Collection entries

Content starts

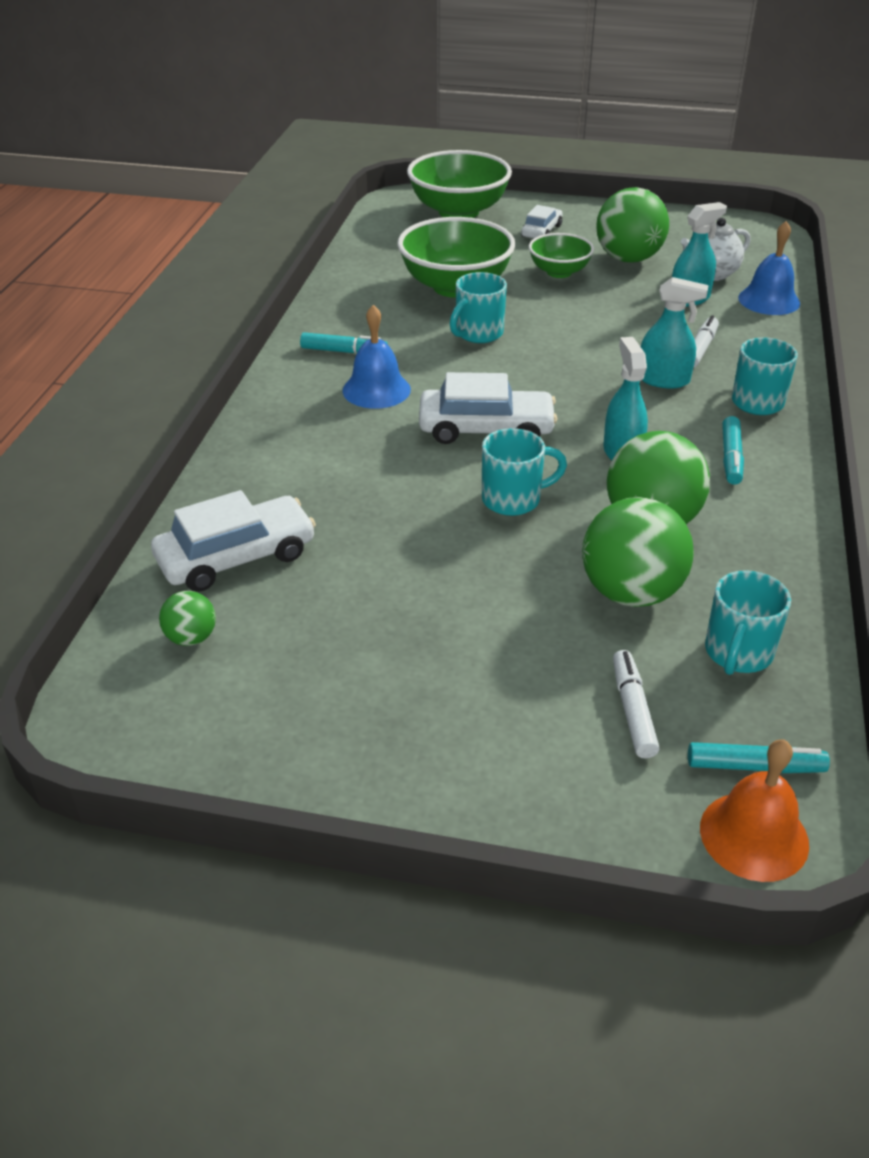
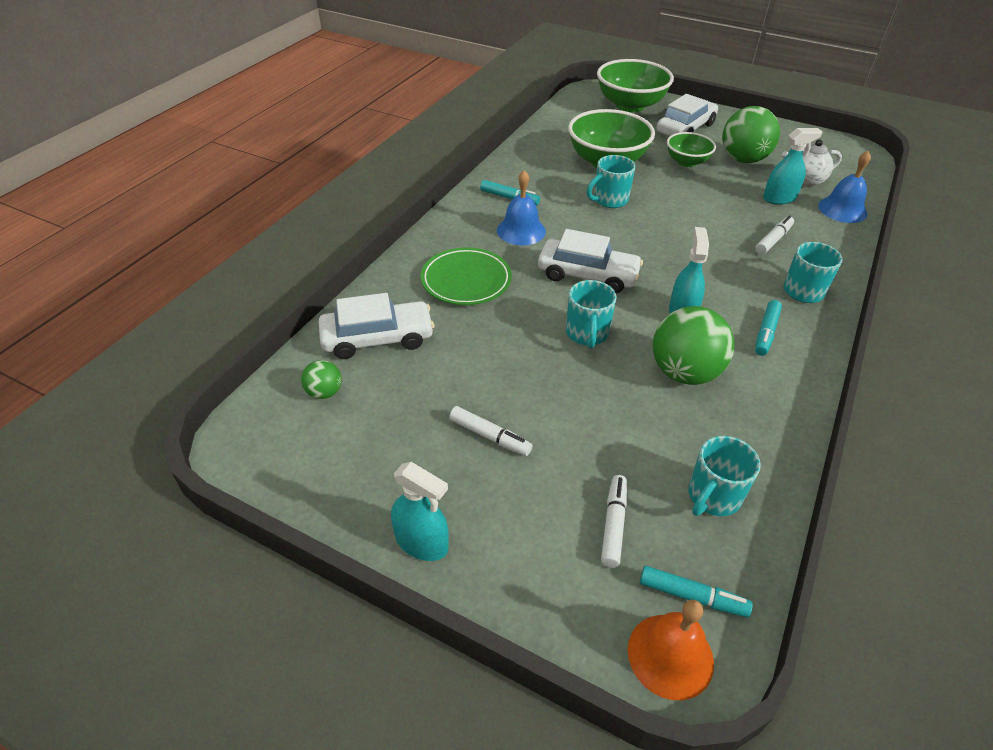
camera: 15 degrees right, 5 degrees up
(328, 463) = (466, 280): none -> green plate
(438, 644) = (490, 436): none -> white marker
(513, 499) = (587, 334): turquoise mug -> turquoise mug turned 90 degrees clockwise
(541, 231) = (685, 128): white car -> white car, size x1.71
(631, 592) = (647, 427): green ball -> none
(663, 380) = (735, 260): turquoise spray bottle -> turquoise spray bottle (422, 542)

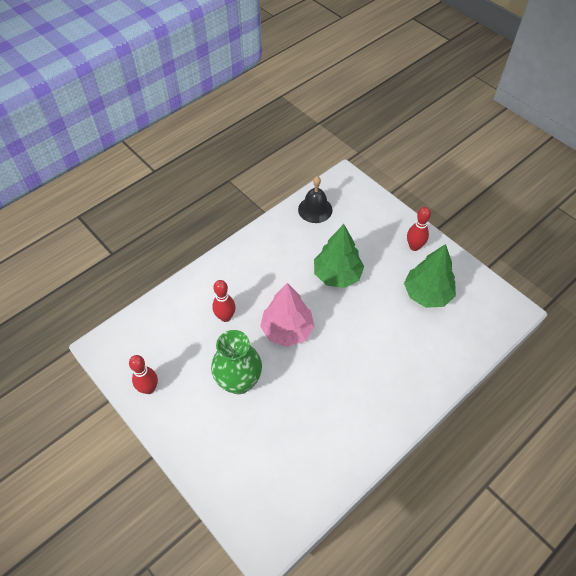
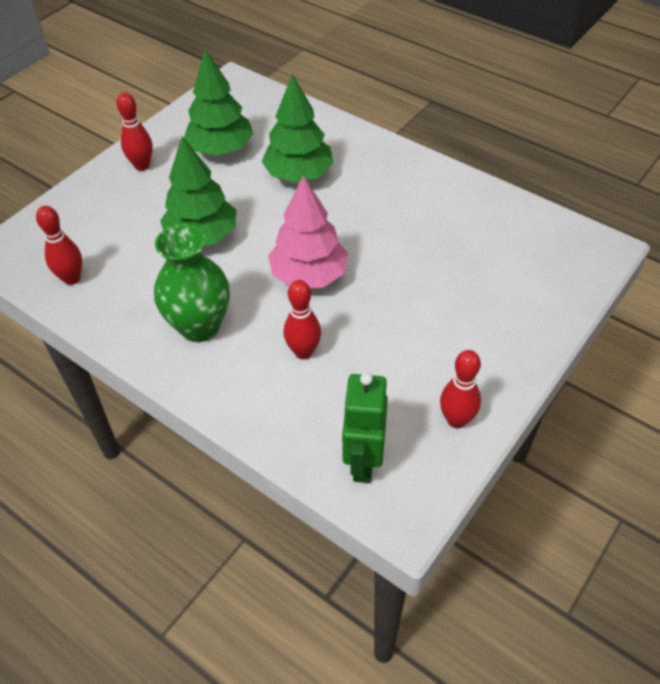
camera: 100 degrees left, 5 degrees down
(141, 333) = (363, 462): none -> green robot
(239, 381) = (407, 313): green vase -> green vase (200, 326)
(315, 209) = (72, 278): black bell -> red bowling pin
(390, 340) = (299, 175): none -> green tree

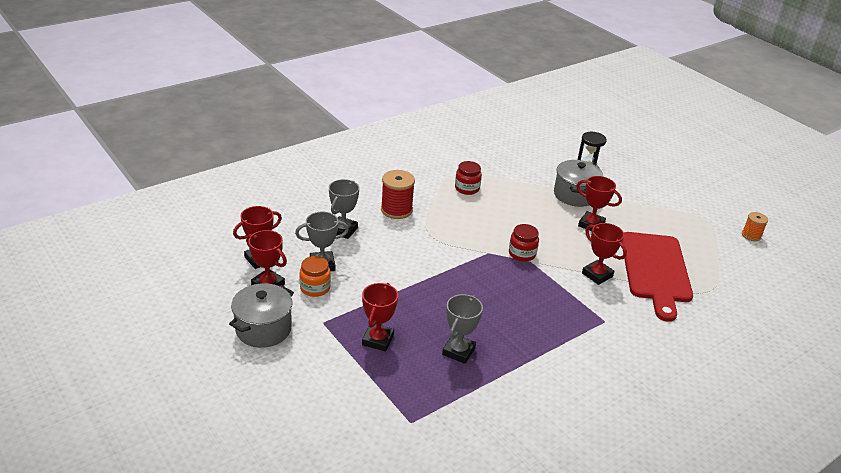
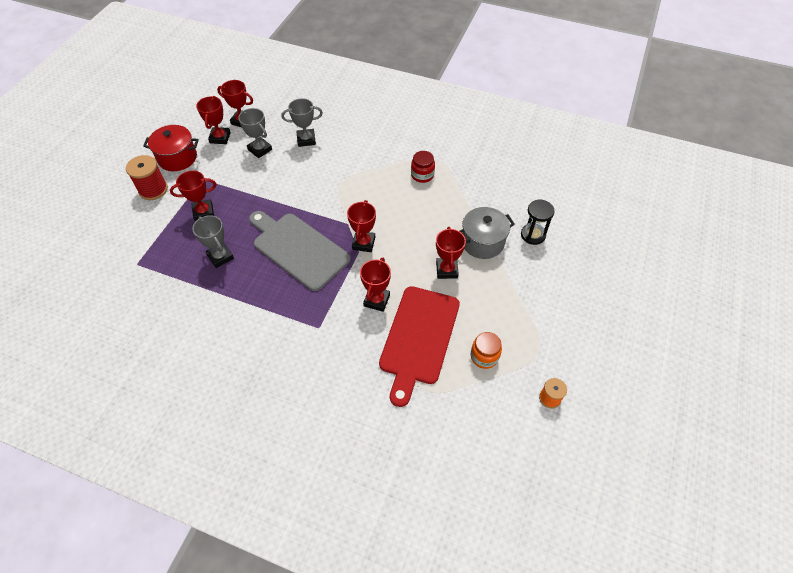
camera: 60 degrees right, 20 degrees up
(263, 329) = (177, 158): grey pot -> red pot
(315, 288) = (233, 158): orange jar -> orange jar (484, 356)
(396, 210) = (355, 152): red spool -> red spool (153, 189)
(458, 351) = (220, 257): grey trophy -> grey trophy turned 60 degrees clockwise
(494, 295) = (298, 249): none -> grey cutting board
(522, 254) = (363, 243): red jar -> red trophy
(655, 270) = (418, 338): red cutting board -> red cutting board turned 45 degrees counterclockwise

Content ends

**YOUR ASSIGNMENT**
Pictures aside, repeat every entry exactly as written.

**TASK OUTPUT**
camera: 15 degrees right, 5 degrees up
(328, 463) = (466, 280): none -> green plate
(438, 644) = (490, 436): none -> white marker
(513, 499) = (587, 334): turquoise mug -> turquoise mug turned 90 degrees clockwise
(541, 231) = (685, 128): white car -> white car, size x1.71
(631, 592) = (647, 427): green ball -> none
(663, 380) = (735, 260): turquoise spray bottle -> turquoise spray bottle (422, 542)

camera: 100 degrees left, 5 degrees down
(141, 333) = (363, 462): none -> green robot
(239, 381) = (407, 313): green vase -> green vase (200, 326)
(315, 209) = (72, 278): black bell -> red bowling pin
(390, 340) = (299, 175): none -> green tree

camera: 60 degrees right, 20 degrees up
(263, 329) = (177, 158): grey pot -> red pot
(315, 288) = (233, 158): orange jar -> orange jar (484, 356)
(396, 210) = (355, 152): red spool -> red spool (153, 189)
(458, 351) = (220, 257): grey trophy -> grey trophy turned 60 degrees clockwise
(494, 295) = (298, 249): none -> grey cutting board
(522, 254) = (363, 243): red jar -> red trophy
(655, 270) = (418, 338): red cutting board -> red cutting board turned 45 degrees counterclockwise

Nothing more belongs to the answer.